• [ACTION ITEM]
If a line in the data below contains "PULSE", copy it.
□ □ □ □ □
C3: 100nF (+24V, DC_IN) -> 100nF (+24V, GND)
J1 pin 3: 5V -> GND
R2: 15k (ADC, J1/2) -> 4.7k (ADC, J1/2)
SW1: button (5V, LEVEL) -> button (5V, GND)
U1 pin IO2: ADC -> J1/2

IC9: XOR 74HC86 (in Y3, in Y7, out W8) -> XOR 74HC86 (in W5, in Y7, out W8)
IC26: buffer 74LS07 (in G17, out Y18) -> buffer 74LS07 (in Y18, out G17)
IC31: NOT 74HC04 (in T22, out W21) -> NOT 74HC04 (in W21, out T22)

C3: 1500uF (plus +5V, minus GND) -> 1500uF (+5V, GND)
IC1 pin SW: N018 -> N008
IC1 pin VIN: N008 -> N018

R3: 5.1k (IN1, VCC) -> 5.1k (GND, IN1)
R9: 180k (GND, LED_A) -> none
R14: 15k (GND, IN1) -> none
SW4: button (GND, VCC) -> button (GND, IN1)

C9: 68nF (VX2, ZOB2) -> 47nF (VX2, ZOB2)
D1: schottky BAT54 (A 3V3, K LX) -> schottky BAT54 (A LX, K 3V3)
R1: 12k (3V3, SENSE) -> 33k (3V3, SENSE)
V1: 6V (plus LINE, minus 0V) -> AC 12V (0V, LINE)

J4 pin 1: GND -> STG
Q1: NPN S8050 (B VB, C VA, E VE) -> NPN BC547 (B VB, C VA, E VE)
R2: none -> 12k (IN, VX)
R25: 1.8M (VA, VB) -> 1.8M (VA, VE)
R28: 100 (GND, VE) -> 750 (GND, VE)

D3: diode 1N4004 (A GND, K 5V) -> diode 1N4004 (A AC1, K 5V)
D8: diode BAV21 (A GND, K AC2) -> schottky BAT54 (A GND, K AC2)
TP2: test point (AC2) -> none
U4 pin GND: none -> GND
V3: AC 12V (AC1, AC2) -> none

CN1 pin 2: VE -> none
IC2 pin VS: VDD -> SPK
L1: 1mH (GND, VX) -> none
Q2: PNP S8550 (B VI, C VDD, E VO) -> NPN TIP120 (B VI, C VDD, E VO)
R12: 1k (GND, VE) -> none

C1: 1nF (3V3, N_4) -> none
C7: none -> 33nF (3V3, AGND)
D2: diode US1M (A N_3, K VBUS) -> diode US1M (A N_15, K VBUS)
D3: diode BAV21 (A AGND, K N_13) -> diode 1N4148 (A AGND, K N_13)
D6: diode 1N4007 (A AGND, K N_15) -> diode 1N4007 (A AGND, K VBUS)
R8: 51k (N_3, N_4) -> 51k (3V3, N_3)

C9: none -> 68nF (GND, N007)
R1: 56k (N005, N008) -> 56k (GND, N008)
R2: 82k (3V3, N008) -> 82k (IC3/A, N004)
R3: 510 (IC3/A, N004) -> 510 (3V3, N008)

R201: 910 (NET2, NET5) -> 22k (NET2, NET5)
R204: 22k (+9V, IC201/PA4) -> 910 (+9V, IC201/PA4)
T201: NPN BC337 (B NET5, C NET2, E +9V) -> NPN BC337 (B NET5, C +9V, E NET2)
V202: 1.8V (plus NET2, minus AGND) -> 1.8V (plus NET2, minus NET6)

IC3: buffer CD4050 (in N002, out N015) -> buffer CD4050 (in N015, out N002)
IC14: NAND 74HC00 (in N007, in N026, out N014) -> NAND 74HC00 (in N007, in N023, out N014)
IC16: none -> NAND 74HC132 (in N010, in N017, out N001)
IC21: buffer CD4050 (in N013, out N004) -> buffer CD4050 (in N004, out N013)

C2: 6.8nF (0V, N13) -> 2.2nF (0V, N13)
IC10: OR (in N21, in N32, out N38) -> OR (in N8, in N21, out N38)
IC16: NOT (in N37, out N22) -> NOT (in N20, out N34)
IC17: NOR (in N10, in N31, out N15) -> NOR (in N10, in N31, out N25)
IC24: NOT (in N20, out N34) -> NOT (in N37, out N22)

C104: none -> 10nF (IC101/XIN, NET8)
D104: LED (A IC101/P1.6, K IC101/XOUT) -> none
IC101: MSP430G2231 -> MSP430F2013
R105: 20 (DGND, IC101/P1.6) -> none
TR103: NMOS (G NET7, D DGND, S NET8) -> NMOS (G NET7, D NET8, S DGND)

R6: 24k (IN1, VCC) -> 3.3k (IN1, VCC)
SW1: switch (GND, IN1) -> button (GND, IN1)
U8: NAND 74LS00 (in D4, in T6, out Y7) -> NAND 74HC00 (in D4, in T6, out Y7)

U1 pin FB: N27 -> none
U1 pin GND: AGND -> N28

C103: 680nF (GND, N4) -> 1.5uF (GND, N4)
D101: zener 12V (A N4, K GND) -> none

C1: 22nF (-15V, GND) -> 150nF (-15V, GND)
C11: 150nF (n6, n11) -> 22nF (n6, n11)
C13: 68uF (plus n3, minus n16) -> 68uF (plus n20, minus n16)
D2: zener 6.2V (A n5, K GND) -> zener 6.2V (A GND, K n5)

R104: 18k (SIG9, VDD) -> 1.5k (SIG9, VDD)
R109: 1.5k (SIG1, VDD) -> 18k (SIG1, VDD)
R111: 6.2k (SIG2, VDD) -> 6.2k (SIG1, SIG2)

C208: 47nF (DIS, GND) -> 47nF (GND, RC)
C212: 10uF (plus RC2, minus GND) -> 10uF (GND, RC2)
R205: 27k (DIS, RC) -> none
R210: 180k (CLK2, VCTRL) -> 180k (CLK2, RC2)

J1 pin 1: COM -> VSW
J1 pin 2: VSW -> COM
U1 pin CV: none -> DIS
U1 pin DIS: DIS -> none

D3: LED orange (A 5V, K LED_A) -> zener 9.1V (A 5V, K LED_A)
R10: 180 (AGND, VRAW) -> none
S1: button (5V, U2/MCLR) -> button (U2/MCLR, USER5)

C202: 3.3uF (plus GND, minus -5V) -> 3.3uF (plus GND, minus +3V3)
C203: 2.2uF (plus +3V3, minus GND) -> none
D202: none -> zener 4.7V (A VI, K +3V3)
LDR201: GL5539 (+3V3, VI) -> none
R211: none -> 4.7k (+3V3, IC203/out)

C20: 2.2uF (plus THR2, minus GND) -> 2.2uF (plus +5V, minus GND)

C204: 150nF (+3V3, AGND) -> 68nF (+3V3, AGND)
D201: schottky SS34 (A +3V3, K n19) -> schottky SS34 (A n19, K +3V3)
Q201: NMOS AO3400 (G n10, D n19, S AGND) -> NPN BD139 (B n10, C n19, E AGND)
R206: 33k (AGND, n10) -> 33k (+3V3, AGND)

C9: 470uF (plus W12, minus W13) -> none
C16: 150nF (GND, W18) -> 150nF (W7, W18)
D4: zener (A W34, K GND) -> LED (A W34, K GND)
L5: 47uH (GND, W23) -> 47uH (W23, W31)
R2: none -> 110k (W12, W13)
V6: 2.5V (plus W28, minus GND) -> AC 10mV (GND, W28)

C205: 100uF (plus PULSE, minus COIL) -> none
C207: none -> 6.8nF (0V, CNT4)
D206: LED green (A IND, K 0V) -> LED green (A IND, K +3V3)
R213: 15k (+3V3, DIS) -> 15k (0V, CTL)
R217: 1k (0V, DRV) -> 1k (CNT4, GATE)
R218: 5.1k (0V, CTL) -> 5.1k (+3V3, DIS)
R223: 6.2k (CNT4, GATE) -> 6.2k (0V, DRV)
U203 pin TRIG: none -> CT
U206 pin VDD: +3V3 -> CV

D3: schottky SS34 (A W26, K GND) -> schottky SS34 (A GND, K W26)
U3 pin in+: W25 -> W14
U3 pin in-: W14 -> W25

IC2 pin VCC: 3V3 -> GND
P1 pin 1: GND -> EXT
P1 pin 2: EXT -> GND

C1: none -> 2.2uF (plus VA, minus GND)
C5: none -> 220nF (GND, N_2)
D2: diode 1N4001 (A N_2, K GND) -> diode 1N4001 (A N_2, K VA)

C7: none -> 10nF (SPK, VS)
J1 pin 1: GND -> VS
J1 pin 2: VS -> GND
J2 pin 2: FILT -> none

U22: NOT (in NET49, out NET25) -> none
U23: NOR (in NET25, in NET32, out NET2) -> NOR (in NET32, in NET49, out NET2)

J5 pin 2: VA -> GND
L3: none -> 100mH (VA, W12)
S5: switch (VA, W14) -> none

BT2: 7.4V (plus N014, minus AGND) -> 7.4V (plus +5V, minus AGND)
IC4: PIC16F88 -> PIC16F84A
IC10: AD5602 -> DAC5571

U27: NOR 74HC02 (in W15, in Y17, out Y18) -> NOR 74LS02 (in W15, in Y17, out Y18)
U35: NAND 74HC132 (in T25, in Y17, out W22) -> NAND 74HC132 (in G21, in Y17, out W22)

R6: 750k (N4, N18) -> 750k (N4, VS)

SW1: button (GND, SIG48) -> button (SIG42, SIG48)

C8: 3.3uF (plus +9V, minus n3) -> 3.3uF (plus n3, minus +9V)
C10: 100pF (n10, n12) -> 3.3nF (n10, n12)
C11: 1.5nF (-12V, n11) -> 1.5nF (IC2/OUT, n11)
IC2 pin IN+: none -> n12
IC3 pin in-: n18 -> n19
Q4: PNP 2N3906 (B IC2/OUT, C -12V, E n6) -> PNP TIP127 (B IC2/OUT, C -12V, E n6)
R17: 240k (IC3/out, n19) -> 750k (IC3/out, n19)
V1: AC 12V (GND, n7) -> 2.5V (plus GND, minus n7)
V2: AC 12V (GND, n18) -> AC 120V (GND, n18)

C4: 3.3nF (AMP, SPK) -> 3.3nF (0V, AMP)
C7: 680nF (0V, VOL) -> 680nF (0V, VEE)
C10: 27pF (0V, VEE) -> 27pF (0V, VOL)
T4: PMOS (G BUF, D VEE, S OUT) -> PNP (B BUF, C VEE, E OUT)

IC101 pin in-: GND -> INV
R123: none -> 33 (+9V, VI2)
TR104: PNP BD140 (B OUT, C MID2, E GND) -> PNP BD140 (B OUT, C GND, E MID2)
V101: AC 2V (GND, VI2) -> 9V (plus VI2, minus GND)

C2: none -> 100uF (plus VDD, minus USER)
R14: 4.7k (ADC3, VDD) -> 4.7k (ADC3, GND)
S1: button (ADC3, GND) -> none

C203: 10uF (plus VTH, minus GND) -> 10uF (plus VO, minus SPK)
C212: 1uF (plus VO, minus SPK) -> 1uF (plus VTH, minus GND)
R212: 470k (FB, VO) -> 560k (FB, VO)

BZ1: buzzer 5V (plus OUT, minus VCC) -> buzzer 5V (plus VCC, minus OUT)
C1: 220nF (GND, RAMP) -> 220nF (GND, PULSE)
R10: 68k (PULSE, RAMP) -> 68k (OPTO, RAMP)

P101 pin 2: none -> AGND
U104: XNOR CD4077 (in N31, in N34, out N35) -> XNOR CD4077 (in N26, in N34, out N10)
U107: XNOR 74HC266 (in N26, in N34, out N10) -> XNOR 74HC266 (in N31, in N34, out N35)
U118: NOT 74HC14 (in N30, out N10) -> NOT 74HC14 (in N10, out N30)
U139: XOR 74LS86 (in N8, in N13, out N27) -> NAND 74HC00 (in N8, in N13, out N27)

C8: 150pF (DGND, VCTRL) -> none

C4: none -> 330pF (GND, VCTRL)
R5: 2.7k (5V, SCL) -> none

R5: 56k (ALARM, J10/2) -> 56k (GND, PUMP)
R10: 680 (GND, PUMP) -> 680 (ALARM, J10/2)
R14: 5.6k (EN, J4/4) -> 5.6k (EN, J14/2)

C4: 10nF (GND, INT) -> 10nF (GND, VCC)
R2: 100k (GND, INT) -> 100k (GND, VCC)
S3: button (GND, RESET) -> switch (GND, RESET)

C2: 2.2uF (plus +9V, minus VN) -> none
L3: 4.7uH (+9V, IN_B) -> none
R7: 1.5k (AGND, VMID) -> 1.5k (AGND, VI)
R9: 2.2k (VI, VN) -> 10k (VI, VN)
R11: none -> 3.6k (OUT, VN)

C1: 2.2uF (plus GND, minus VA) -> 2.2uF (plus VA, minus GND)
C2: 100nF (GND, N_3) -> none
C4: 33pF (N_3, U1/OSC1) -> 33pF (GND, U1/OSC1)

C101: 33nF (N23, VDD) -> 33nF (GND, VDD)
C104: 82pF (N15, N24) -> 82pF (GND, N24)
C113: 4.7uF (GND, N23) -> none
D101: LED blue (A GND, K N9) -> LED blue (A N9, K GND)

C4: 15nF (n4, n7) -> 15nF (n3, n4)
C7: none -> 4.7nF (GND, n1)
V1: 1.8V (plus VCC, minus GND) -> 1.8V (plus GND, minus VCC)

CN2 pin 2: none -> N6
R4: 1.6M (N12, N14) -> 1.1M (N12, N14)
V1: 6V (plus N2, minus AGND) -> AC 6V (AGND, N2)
□ □ □ □ □
• [COMPLETED TASK]
C205: 100uF (plus PULSE, minus COIL) -> none
C1: 220nF (GND, RAMP) -> 220nF (GND, PULSE)
R10: 68k (PULSE, RAMP) -> 68k (OPTO, RAMP)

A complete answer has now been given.